Task details: Repeat the data exactly. Pictures are not part of the copy.
►
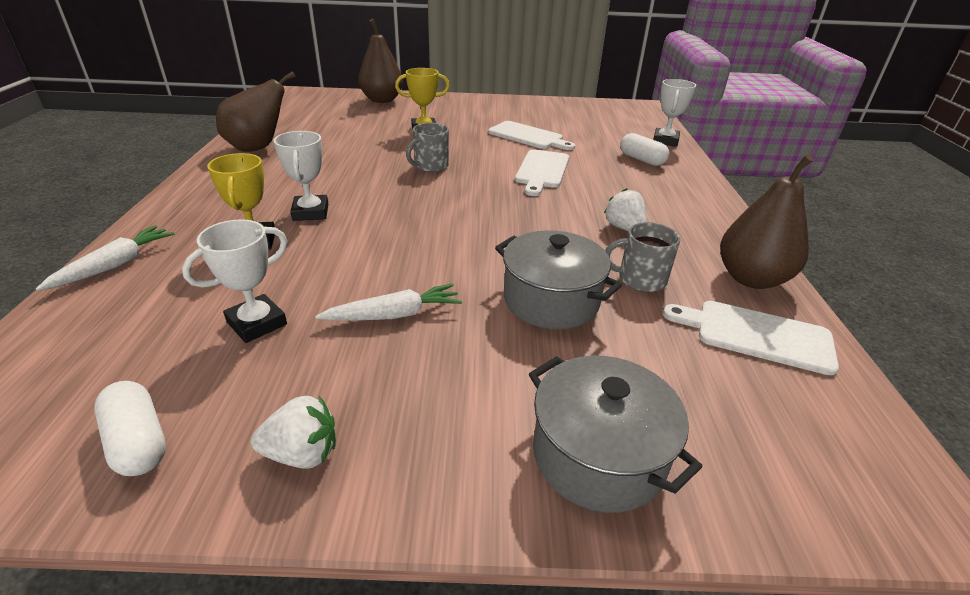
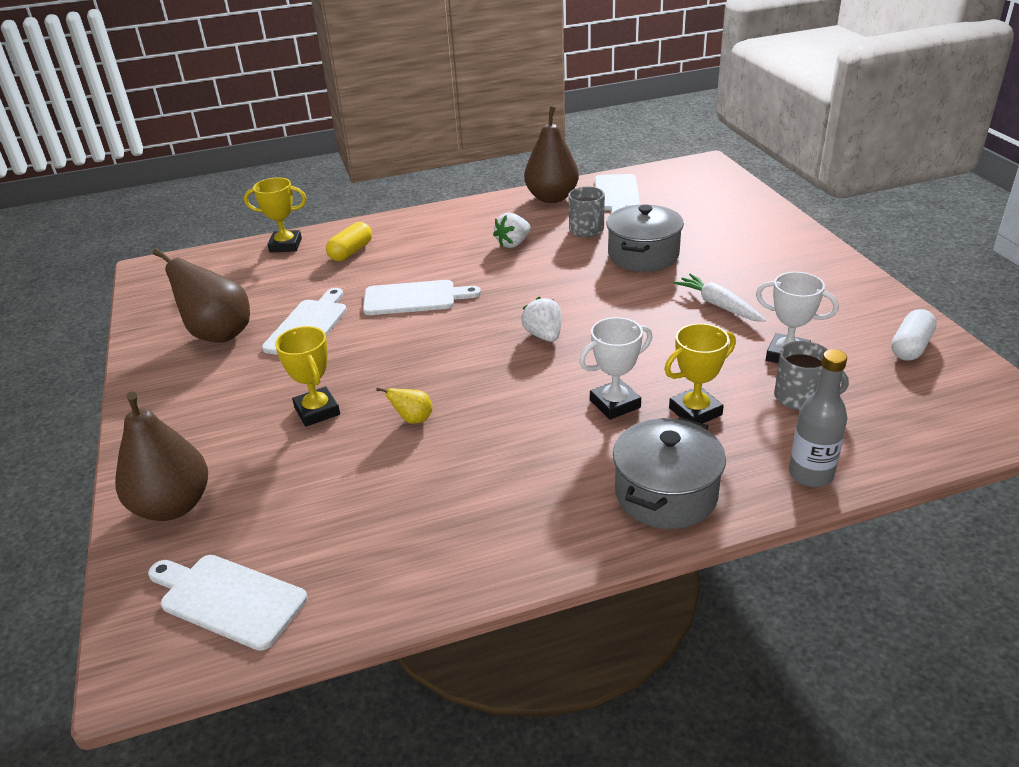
camera: 105 degrees left, 0 degrees up
(115, 265) = (810, 474): white carrot -> grey bottle
(258, 148) = (470, 541): brown pear -> brown pear (218, 334)
(302, 453) = (851, 295): white strawberry -> white strawberry (544, 335)
(304, 104) = (228, 599): none -> white cutting board
(383, 150) = (413, 419): none -> yellow pear
(430, 166) = (444, 368): grey mug -> grey mug (800, 397)
(598, 455) = (756, 224): grey pot -> grey pot (666, 494)
(641, 160) = (351, 252): white capsule -> yellow capsule
(665, 141) = (285, 245): white trophy -> yellow trophy

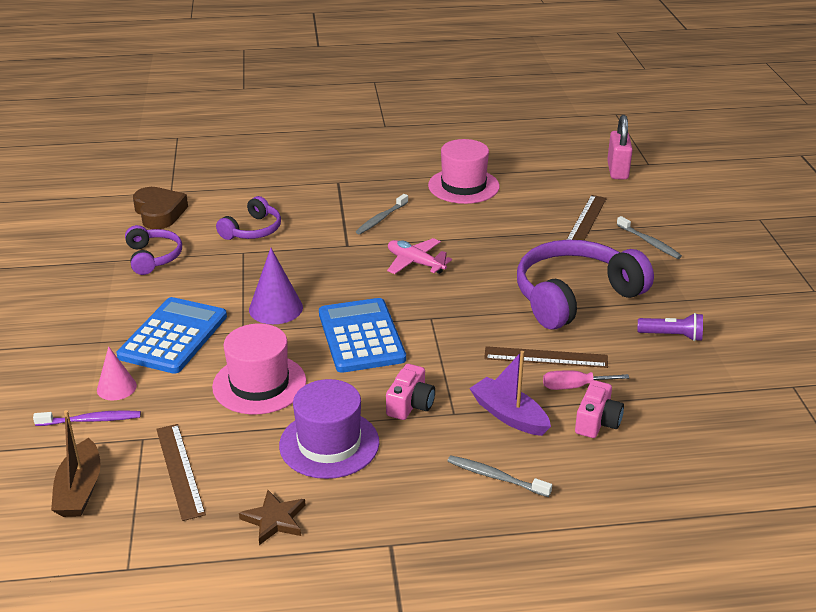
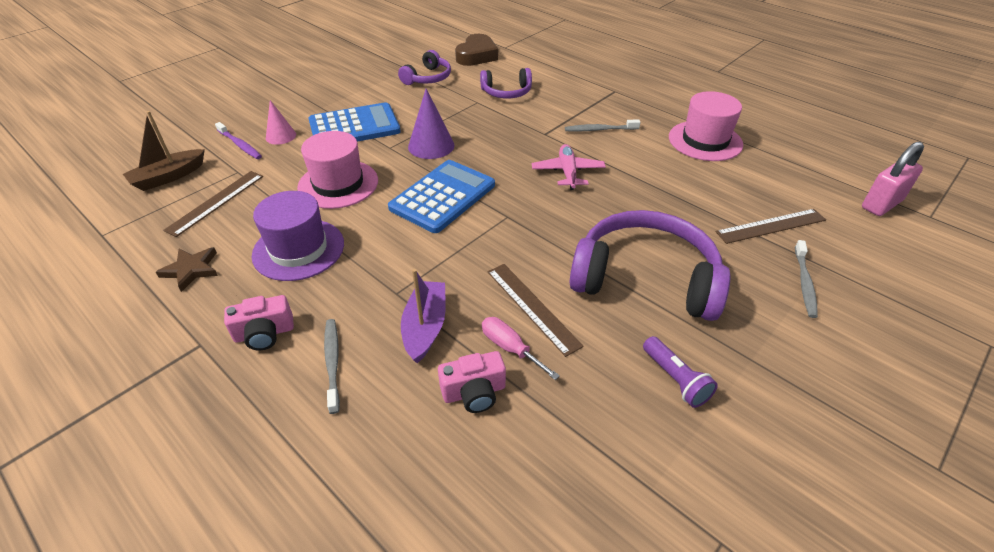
camera: 50 degrees right, 10 degrees up
(410, 404) = (384, 264): pink camera -> pink camera (264, 333)

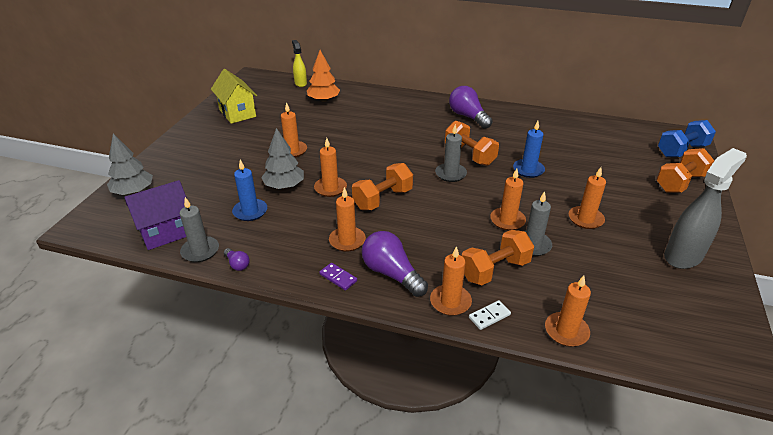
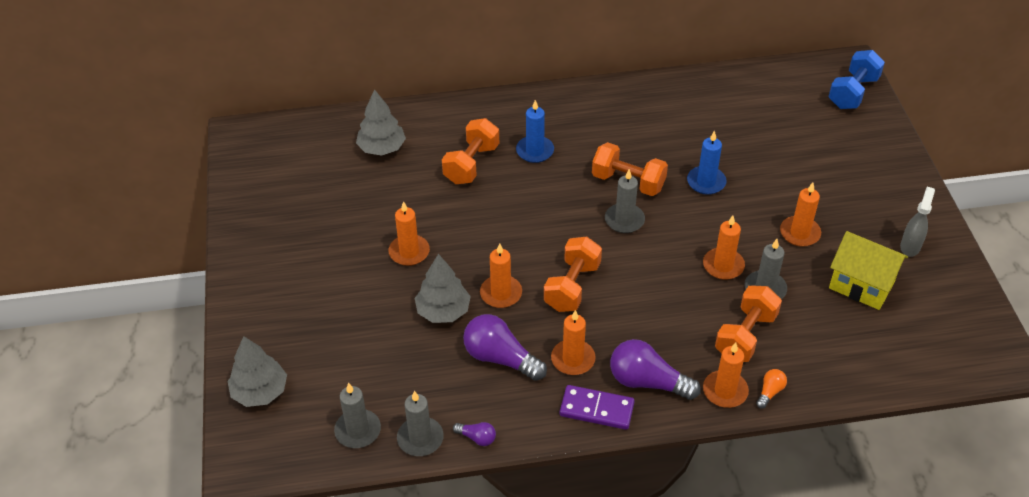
camera: 25 degrees left, 10 degrees up
(166, 232) = (358, 430): purple house -> grey candle
(237, 113) = (281, 213): yellow house -> yellow house (861, 285)
(250, 211) = (432, 363): blue candle -> blue candle (535, 151)
(300, 83) = (324, 126): yellow spray bottle -> none
(323, 100) = (382, 148): orange tree -> grey tree
(338, 277) = (596, 409): purple domino -> purple domino, size x1.66
(468, 117) = (589, 116): purple light bulb -> purple light bulb (500, 358)
(489, 316) = (770, 392): white domino -> orange light bulb
(566, 331) = (845, 379): orange candle -> none
(680, 183) = (869, 144): orange dumbbell -> orange dumbbell (471, 164)
(683, 256) = (910, 246): grey spray bottle -> grey spray bottle, size x0.56

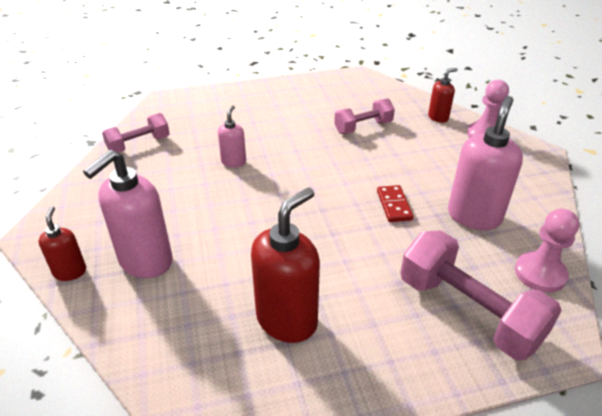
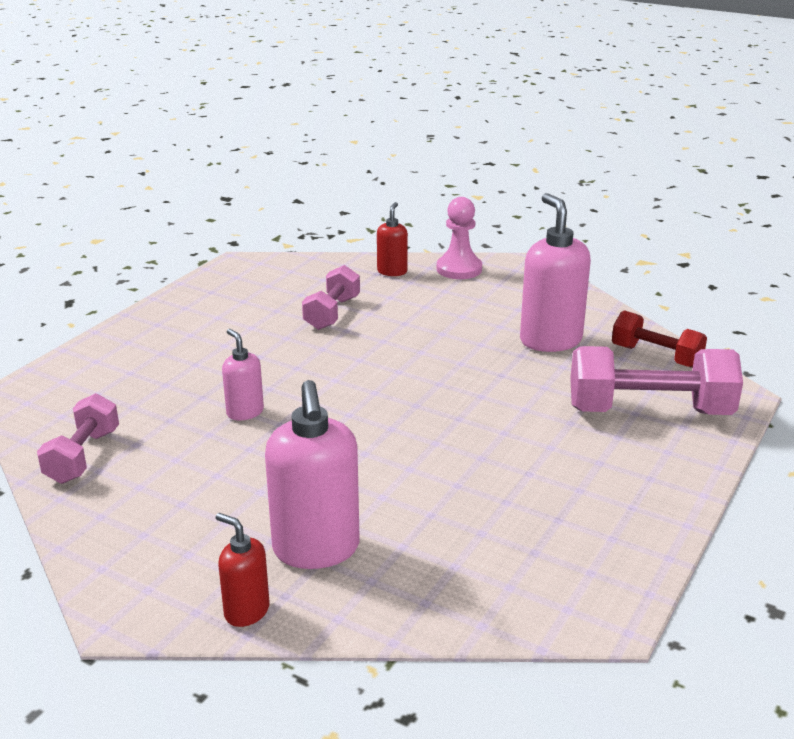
camera: 45 degrees left, 10 degrees down
(287, 320) = (532, 503): red soap dispenser -> none
(394, 205) = (473, 366): red domino -> none
(540, 273) = (656, 356): pink pawn -> red dumbbell

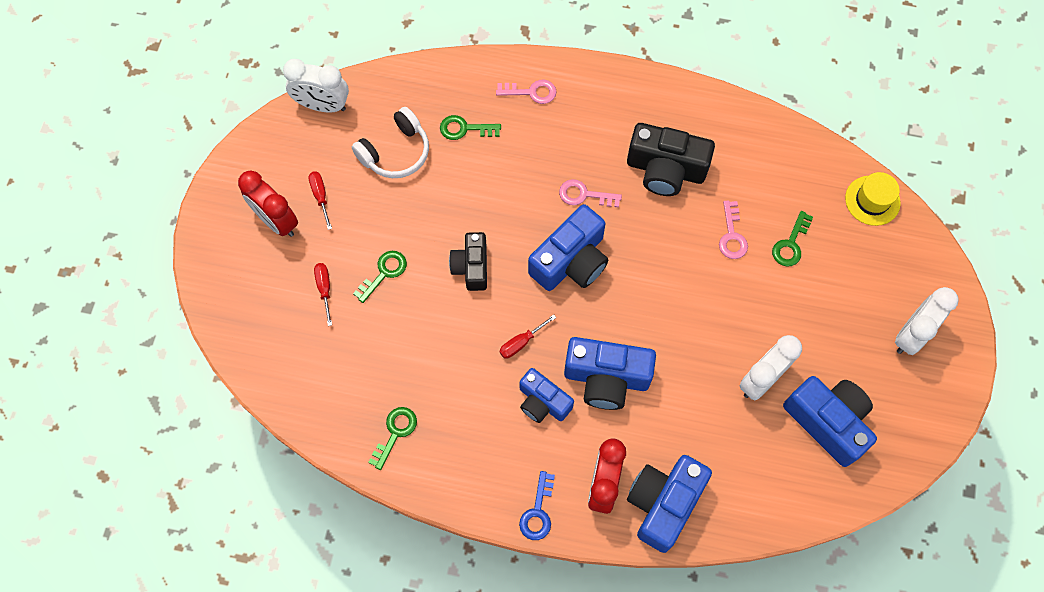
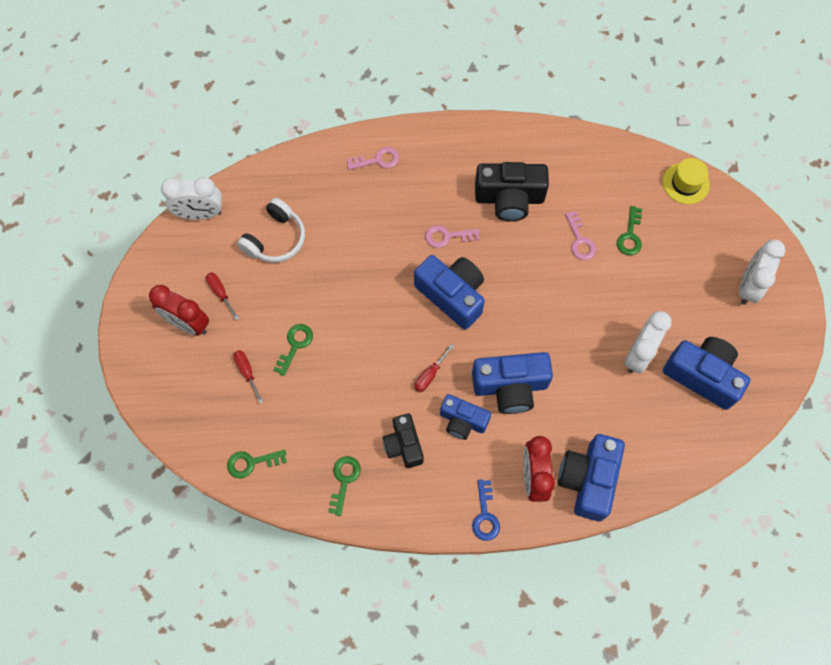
camera: 15 degrees left, 0 degrees up
(465, 129) = (329, 205): green key -> green key (251, 463)
(471, 267) = (369, 321): black camera -> black camera (404, 445)
(571, 261) = (452, 295): blue camera -> blue camera turned 75 degrees counterclockwise

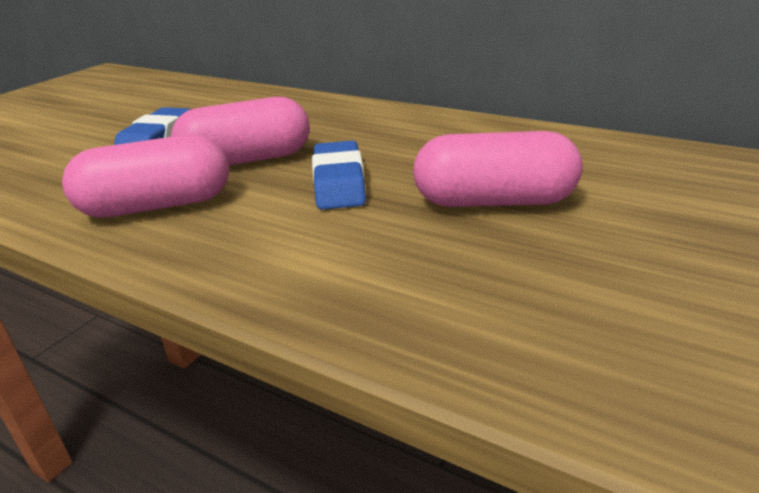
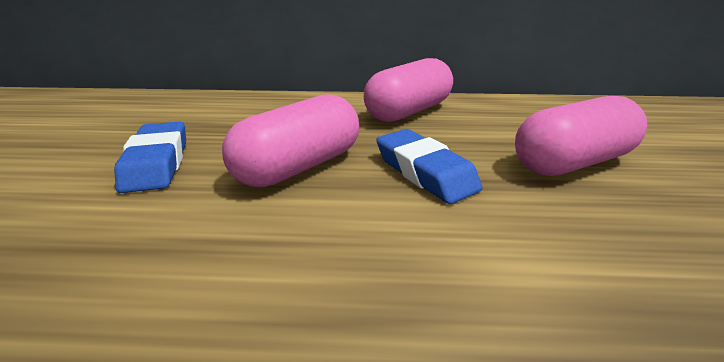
camera: 30 degrees left, 0 degrees up
(157, 206) = (260, 247): pink capsule -> pink capsule (408, 112)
◄
Result for this exercise:
camera: 105 degrees left, 0 degrees up
(115, 265) = (810, 474): white carrot -> grey bottle
(258, 148) = (470, 541): brown pear -> brown pear (218, 334)
(302, 453) = (851, 295): white strawberry -> white strawberry (544, 335)
(304, 104) = (228, 599): none -> white cutting board
(383, 150) = (413, 419): none -> yellow pear
(430, 166) = (444, 368): grey mug -> grey mug (800, 397)
(598, 455) = (756, 224): grey pot -> grey pot (666, 494)
(641, 160) = (351, 252): white capsule -> yellow capsule
(665, 141) = (285, 245): white trophy -> yellow trophy

camera: 50 degrees right, 10 degrees up
(410, 404) = (384, 264): pink camera -> pink camera (264, 333)

camera: 25 degrees left, 10 degrees up
(166, 232) = (358, 430): purple house -> grey candle
(237, 113) = (281, 213): yellow house -> yellow house (861, 285)
(250, 211) = (432, 363): blue candle -> blue candle (535, 151)
(300, 83) = (324, 126): yellow spray bottle -> none
(323, 100) = (382, 148): orange tree -> grey tree
(338, 277) = (596, 409): purple domino -> purple domino, size x1.66
(468, 117) = (589, 116): purple light bulb -> purple light bulb (500, 358)
(489, 316) = (770, 392): white domino -> orange light bulb
(566, 331) = (845, 379): orange candle -> none
(680, 183) = (869, 144): orange dumbbell -> orange dumbbell (471, 164)
(683, 256) = (910, 246): grey spray bottle -> grey spray bottle, size x0.56

camera: 45 degrees left, 10 degrees down
(287, 320) = (532, 503): red soap dispenser -> none
(394, 205) = (473, 366): red domino -> none
(540, 273) = (656, 356): pink pawn -> red dumbbell

camera: 15 degrees left, 0 degrees up
(465, 129) = (329, 205): green key -> green key (251, 463)
(471, 267) = (369, 321): black camera -> black camera (404, 445)
(571, 261) = (452, 295): blue camera -> blue camera turned 75 degrees counterclockwise

camera: 30 degrees left, 0 degrees up
(157, 206) = (260, 247): pink capsule -> pink capsule (408, 112)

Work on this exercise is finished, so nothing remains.